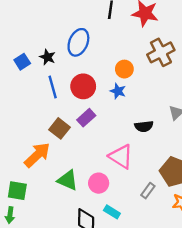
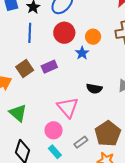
red circle: (83, 86) -> (64, 33), moved
pink circle: (99, 183) -> (54, 130), moved
cyan rectangle: (112, 212) -> (55, 152), moved

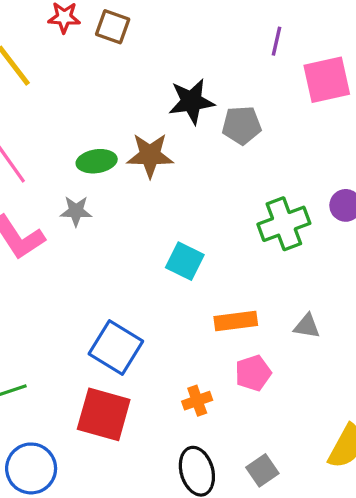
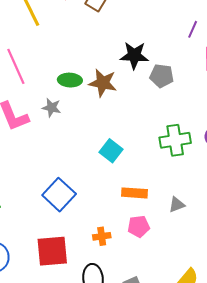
gray triangle: (307, 326) -> (177, 205), turned -42
red square: (104, 414) -> (52, 251), moved, turned -32

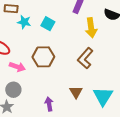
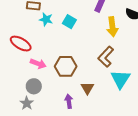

◆ Exercise description: Transcribe all entries above exactly. Drop the pictures.

◆ Solved exercise:
red circle: (83, 86) -> (64, 33), moved
pink circle: (99, 183) -> (54, 130), moved
cyan rectangle: (112, 212) -> (55, 152), moved

gray triangle: (307, 326) -> (177, 205), turned -42
red square: (104, 414) -> (52, 251), moved, turned -32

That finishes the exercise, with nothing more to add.